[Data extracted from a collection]
"""
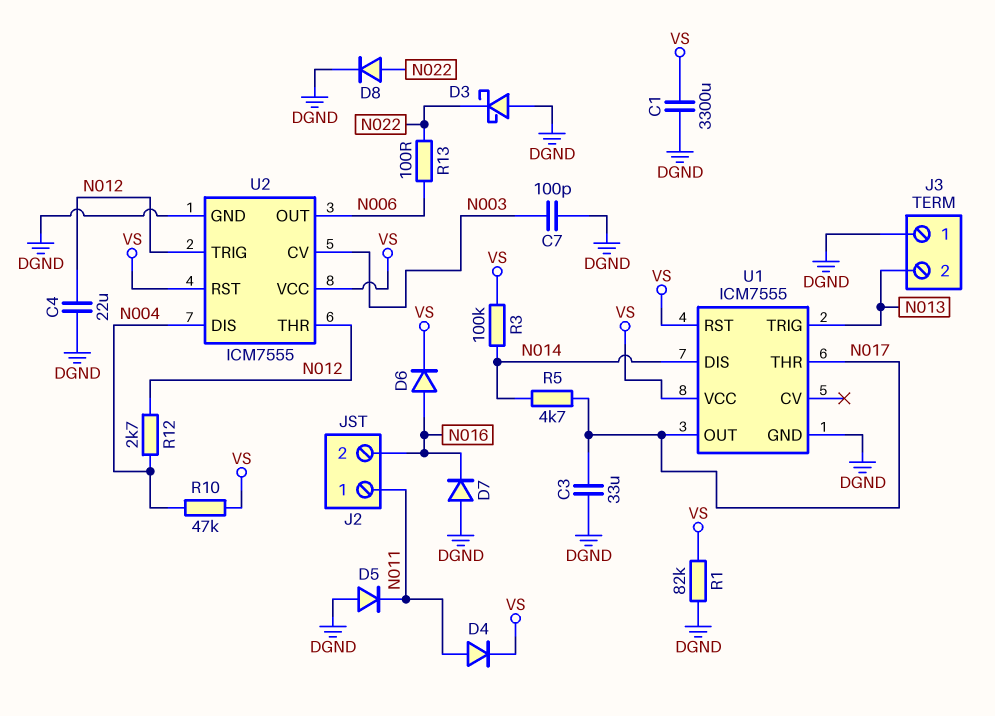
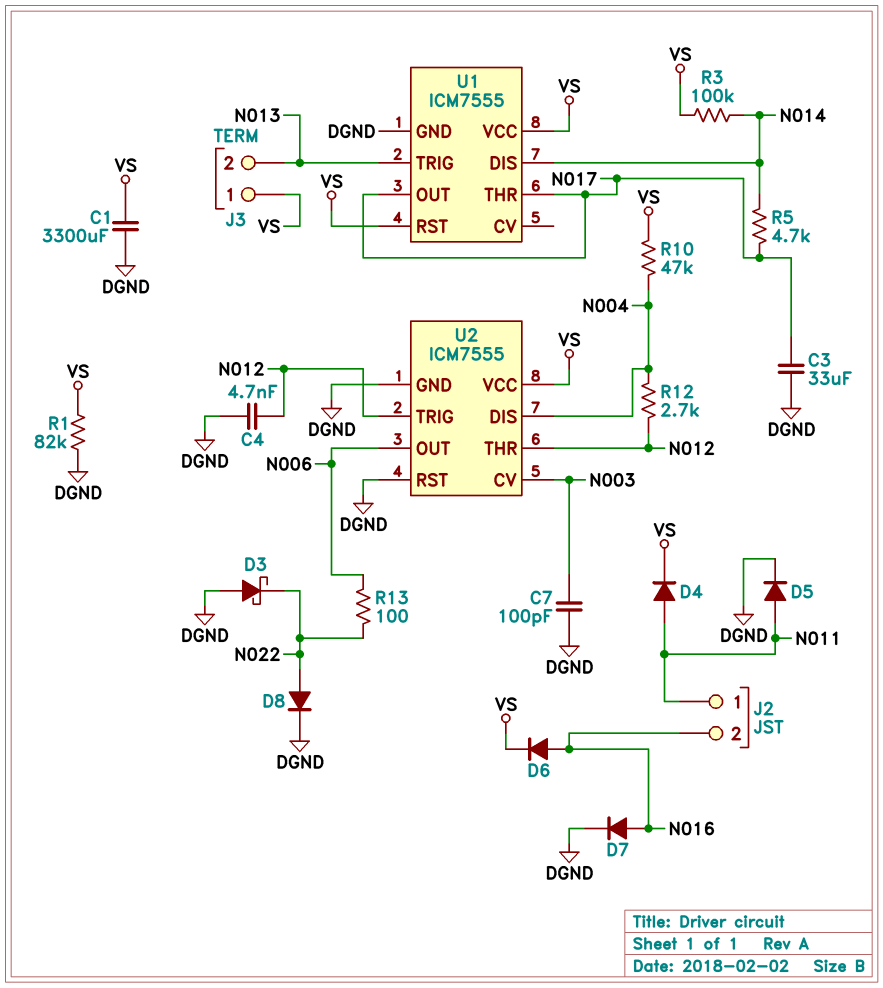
C4: 22uF (DGND, N012) -> 4.7nF (DGND, N012)
D5: diode (A DGND, K N011) -> diode (A N011, K DGND)
D7: diode (A DGND, K N016) -> diode (A N016, K DGND)
J3 pin 1: DGND -> VS
U2 pin RST: VS -> DGND

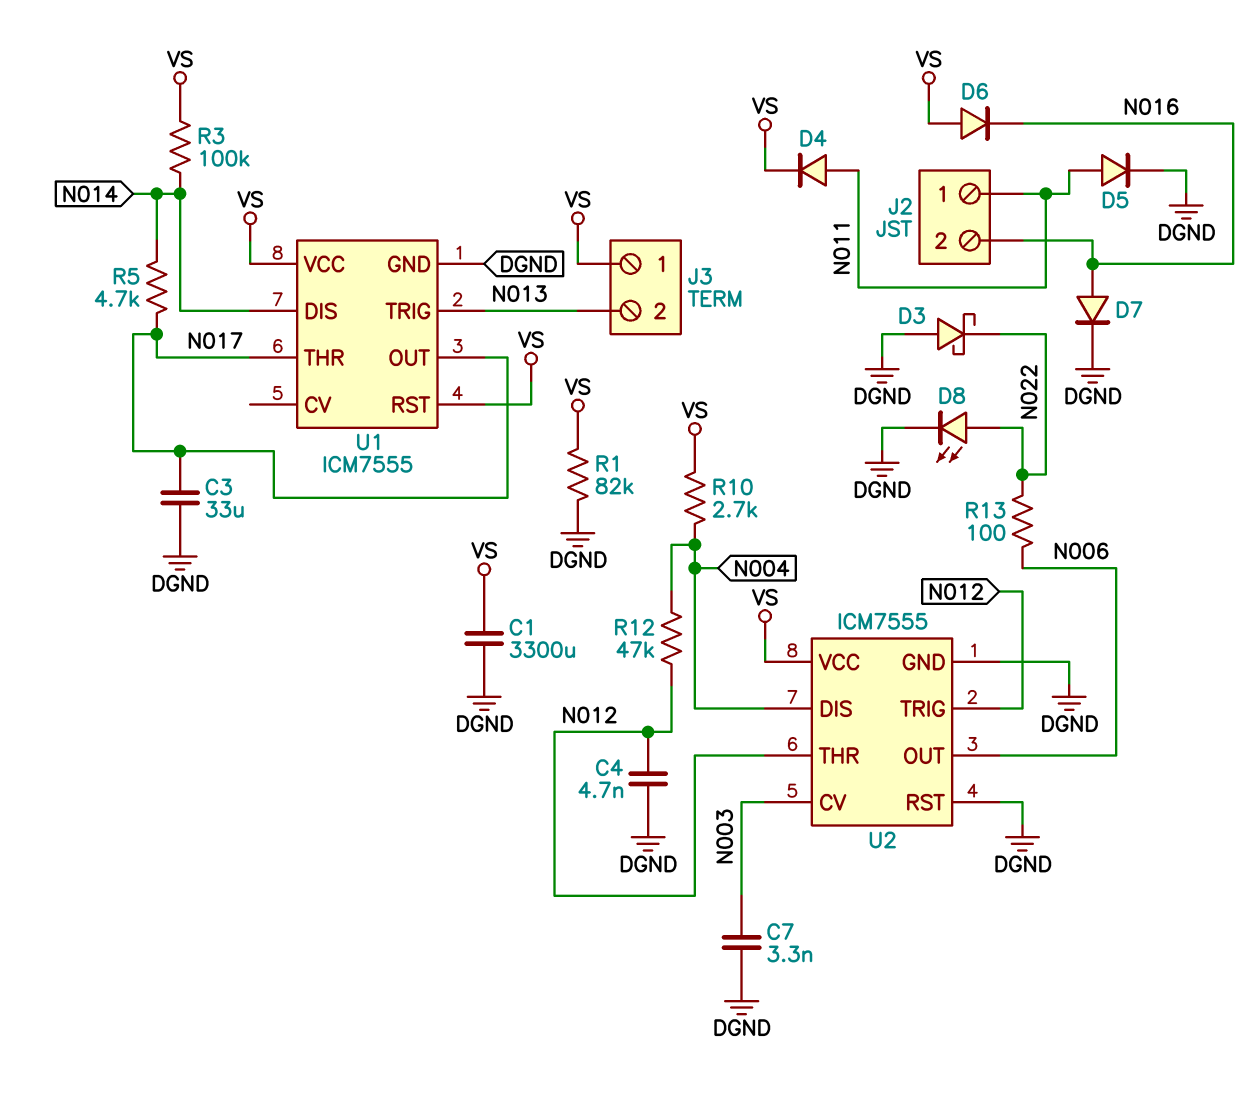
C7: 100pF (DGND, N003) -> 3.3nF (DGND, N003)
D6: diode (A N016, K VS) -> diode (A VS, K N016)
D8: diode (A N022, K DGND) -> LED (A N022, K DGND)
R10: 47k (N004, VS) -> 2.7k (N004, VS)
R12: 2.7k (N004, N012) -> 47k (N004, N012)

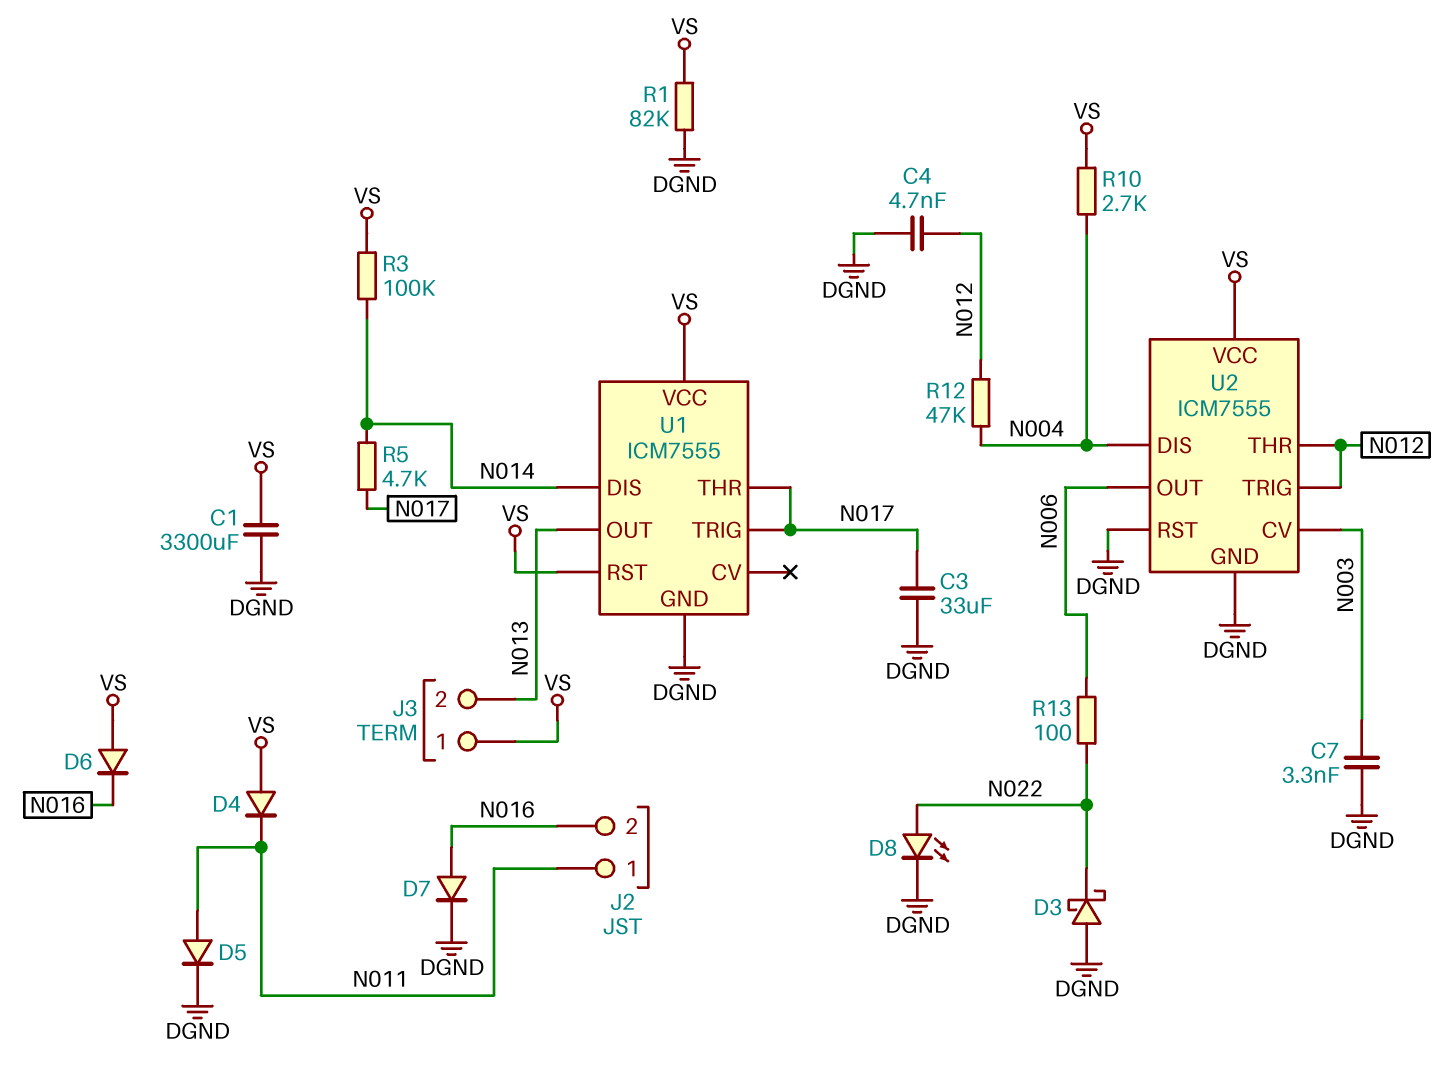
D4: diode (A N011, K VS) -> diode (A VS, K N011)
U1 pin OUT: N017 -> N013
U1 pin TRIG: N013 -> N017

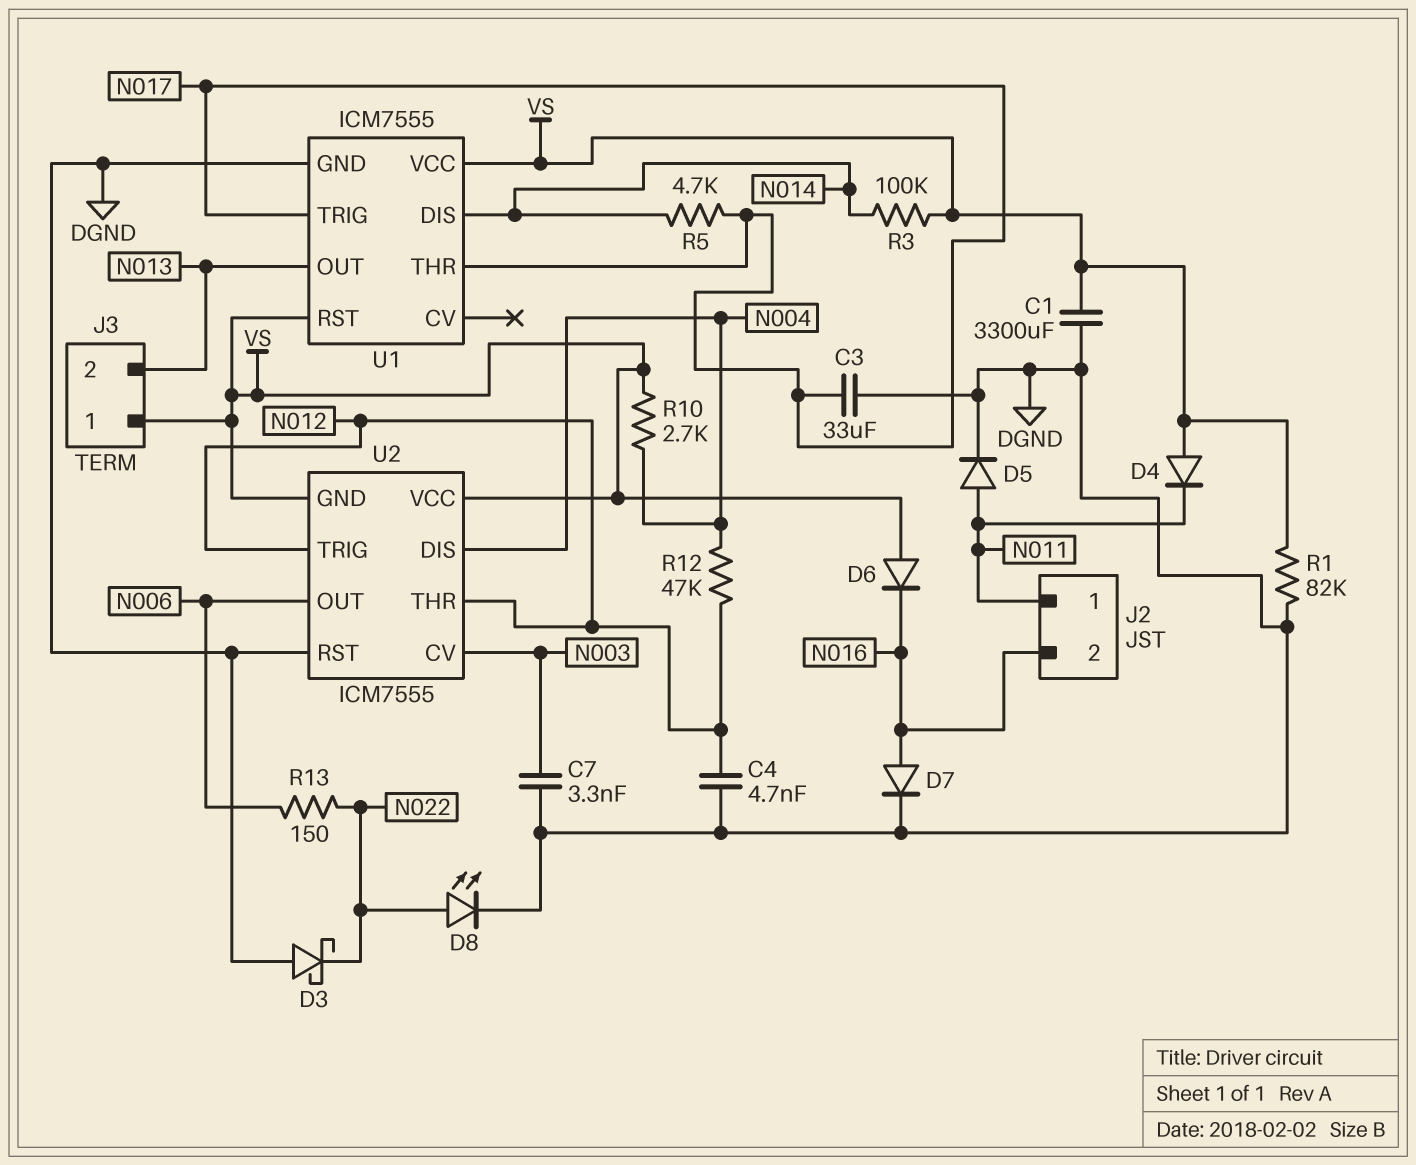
R13: 100 (N006, N022) -> 150 (N006, N022)
U2 pin GND: DGND -> VS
"""
▶ _WHAT THE EXERCISE ASKS_
Only the number is wanted: how many lines in the data include the string "diode"?

▶ _FINAL ANSWER_
5